[Collected data entries]
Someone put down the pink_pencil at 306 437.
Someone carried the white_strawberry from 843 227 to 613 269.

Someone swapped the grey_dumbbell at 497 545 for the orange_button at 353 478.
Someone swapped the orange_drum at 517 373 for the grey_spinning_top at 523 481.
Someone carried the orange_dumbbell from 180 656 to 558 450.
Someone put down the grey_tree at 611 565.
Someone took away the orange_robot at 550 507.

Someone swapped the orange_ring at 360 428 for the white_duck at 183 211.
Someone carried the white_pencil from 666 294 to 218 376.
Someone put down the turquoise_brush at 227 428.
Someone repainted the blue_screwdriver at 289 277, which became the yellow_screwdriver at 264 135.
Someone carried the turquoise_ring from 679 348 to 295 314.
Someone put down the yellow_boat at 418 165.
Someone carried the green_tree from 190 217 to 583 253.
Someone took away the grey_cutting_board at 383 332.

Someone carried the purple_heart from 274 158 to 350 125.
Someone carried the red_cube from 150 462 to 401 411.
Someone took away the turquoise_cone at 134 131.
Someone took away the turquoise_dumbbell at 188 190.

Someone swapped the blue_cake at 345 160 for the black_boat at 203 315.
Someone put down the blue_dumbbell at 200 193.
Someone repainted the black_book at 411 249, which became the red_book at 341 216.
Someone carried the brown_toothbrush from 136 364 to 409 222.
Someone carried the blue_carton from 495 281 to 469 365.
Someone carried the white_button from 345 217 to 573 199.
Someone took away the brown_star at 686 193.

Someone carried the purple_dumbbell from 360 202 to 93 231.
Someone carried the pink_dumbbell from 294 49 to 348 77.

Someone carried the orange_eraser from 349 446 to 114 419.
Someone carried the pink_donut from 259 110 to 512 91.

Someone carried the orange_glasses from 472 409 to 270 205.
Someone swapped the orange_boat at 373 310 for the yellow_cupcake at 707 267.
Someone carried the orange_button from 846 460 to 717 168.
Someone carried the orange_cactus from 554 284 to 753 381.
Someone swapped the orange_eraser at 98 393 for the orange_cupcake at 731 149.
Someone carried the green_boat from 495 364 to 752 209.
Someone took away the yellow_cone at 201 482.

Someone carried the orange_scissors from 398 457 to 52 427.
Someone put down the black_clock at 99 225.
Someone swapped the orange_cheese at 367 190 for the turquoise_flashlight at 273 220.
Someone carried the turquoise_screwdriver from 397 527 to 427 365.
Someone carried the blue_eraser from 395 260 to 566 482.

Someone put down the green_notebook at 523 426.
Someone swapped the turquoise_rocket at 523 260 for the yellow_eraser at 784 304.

» Task goal
For this exercise, the records above must be returned exactly.

» Output of the exercise
Someone put down the pink_pencil at 306 437.
Someone carried the white_strawberry from 843 227 to 613 269.

Someone swapped the grey_dumbbell at 497 545 for the orange_button at 353 478.
Someone swapped the orange_drum at 517 373 for the grey_spinning_top at 523 481.
Someone carried the orange_dumbbell from 180 656 to 558 450.
Someone put down the grey_tree at 611 565.
Someone took away the orange_robot at 550 507.

Someone swapped the orange_ring at 360 428 for the white_duck at 183 211.
Someone carried the white_pencil from 666 294 to 218 376.
Someone put down the turquoise_brush at 227 428.
Someone repainted the blue_screwdriver at 289 277, which became the yellow_screwdriver at 264 135.
Someone carried the turquoise_ring from 679 348 to 295 314.
Someone put down the yellow_boat at 418 165.
Someone carried the green_tree from 190 217 to 583 253.
Someone took away the grey_cutting_board at 383 332.

Someone carried the purple_heart from 274 158 to 350 125.
Someone carried the red_cube from 150 462 to 401 411.
Someone took away the turquoise_cone at 134 131.
Someone took away the turquoise_dumbbell at 188 190.

Someone swapped the blue_cake at 345 160 for the black_boat at 203 315.
Someone put down the blue_dumbbell at 200 193.
Someone repainted the black_book at 411 249, which became the red_book at 341 216.
Someone carried the brown_toothbrush from 136 364 to 409 222.
Someone carried the blue_carton from 495 281 to 469 365.
Someone carried the white_button from 345 217 to 573 199.
Someone took away the brown_star at 686 193.

Someone carried the purple_dumbbell from 360 202 to 93 231.
Someone carried the pink_dumbbell from 294 49 to 348 77.

Someone carried the orange_eraser from 349 446 to 114 419.
Someone carried the pink_donut from 259 110 to 512 91.

Someone carried the orange_glasses from 472 409 to 270 205.
Someone swapped the orange_boat at 373 310 for the yellow_cupcake at 707 267.
Someone carried the orange_button from 846 460 to 717 168.
Someone carried the orange_cactus from 554 284 to 753 381.
Someone swapped the orange_eraser at 98 393 for the orange_cupcake at 731 149.
Someone carried the green_boat from 495 364 to 752 209.
Someone took away the yellow_cone at 201 482.

Someone carried the orange_scissors from 398 457 to 52 427.
Someone put down the black_clock at 99 225.
Someone swapped the orange_cheese at 367 190 for the turquoise_flashlight at 273 220.
Someone carried the turquoise_screwdriver from 397 527 to 427 365.
Someone carried the blue_eraser from 395 260 to 566 482.

Someone put down the green_notebook at 523 426.
Someone swapped the turquoise_rocket at 523 260 for the yellow_eraser at 784 304.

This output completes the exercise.